GIVEN RECORDS:
· · · ·
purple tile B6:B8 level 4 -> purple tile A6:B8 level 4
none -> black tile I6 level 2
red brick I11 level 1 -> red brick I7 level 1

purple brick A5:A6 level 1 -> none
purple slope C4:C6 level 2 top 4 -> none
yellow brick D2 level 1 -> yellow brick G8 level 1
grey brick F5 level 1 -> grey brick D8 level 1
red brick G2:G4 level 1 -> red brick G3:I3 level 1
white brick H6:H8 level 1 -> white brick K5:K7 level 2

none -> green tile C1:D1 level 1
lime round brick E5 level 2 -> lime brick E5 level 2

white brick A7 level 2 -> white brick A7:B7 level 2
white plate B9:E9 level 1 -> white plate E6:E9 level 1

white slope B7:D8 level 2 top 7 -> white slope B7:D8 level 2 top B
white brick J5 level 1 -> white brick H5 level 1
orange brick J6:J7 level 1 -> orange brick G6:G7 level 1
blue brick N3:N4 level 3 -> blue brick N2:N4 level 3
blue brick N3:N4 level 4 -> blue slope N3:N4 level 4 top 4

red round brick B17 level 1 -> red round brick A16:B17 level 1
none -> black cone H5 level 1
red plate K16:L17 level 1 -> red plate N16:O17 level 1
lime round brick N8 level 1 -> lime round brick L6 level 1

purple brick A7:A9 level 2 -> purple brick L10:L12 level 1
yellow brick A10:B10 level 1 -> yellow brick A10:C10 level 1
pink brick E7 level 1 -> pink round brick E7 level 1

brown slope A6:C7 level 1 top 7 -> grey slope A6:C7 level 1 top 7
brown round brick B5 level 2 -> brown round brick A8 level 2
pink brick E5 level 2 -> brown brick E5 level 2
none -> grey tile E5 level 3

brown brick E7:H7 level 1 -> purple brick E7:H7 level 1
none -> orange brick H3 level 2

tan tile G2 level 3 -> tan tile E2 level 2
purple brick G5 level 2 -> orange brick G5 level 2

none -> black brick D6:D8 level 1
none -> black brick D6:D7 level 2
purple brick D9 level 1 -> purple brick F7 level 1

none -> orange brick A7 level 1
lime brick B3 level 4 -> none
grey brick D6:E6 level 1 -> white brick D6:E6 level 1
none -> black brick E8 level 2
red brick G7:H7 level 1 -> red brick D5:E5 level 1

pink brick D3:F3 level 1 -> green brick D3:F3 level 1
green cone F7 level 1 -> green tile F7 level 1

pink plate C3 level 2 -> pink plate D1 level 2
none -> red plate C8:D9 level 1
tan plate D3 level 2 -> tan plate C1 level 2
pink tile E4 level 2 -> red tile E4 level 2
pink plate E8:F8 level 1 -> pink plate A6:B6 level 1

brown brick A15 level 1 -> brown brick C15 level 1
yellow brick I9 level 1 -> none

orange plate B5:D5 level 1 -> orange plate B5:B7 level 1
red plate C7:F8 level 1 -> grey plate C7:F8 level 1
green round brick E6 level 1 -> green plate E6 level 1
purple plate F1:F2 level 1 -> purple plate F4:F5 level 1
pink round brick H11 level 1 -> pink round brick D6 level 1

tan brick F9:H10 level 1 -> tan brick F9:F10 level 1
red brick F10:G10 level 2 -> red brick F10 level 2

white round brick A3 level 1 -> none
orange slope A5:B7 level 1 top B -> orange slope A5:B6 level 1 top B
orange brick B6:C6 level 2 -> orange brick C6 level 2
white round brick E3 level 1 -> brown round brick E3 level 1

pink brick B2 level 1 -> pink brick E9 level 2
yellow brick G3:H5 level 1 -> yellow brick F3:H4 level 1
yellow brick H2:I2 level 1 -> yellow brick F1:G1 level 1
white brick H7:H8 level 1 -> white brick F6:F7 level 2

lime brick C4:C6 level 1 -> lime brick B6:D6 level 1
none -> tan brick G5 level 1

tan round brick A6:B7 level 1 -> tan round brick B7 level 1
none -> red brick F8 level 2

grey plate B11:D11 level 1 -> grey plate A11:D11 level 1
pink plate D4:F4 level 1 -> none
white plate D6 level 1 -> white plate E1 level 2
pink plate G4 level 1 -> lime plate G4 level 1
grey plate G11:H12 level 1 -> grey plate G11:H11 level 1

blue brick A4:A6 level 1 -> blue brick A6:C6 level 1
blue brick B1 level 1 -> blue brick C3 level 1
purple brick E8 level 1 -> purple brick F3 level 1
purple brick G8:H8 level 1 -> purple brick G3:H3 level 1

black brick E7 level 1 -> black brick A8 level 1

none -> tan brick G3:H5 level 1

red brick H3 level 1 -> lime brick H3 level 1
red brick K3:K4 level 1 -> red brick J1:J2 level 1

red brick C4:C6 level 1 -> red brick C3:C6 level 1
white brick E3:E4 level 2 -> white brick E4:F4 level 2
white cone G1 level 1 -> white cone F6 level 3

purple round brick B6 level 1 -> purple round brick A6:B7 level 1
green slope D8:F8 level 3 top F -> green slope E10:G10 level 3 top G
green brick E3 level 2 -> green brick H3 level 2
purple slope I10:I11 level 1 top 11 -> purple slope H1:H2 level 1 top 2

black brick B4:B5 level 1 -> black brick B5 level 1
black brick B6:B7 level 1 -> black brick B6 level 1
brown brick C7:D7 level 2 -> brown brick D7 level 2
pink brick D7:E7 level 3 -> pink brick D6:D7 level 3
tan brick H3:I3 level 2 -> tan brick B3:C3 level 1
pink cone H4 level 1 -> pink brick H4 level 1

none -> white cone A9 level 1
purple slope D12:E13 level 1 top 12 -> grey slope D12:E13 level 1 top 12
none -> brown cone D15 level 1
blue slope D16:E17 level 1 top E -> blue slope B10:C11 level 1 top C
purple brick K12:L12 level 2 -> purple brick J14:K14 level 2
· · · ·
ASSIGNMENT: If a line in the data holds the string "tile", copy that line.

RESPONSE TO THE TASK:
purple tile B6:B8 level 4 -> purple tile A6:B8 level 4
none -> black tile I6 level 2
none -> green tile C1:D1 level 1
none -> grey tile E5 level 3
tan tile G2 level 3 -> tan tile E2 level 2
green cone F7 level 1 -> green tile F7 level 1
pink tile E4 level 2 -> red tile E4 level 2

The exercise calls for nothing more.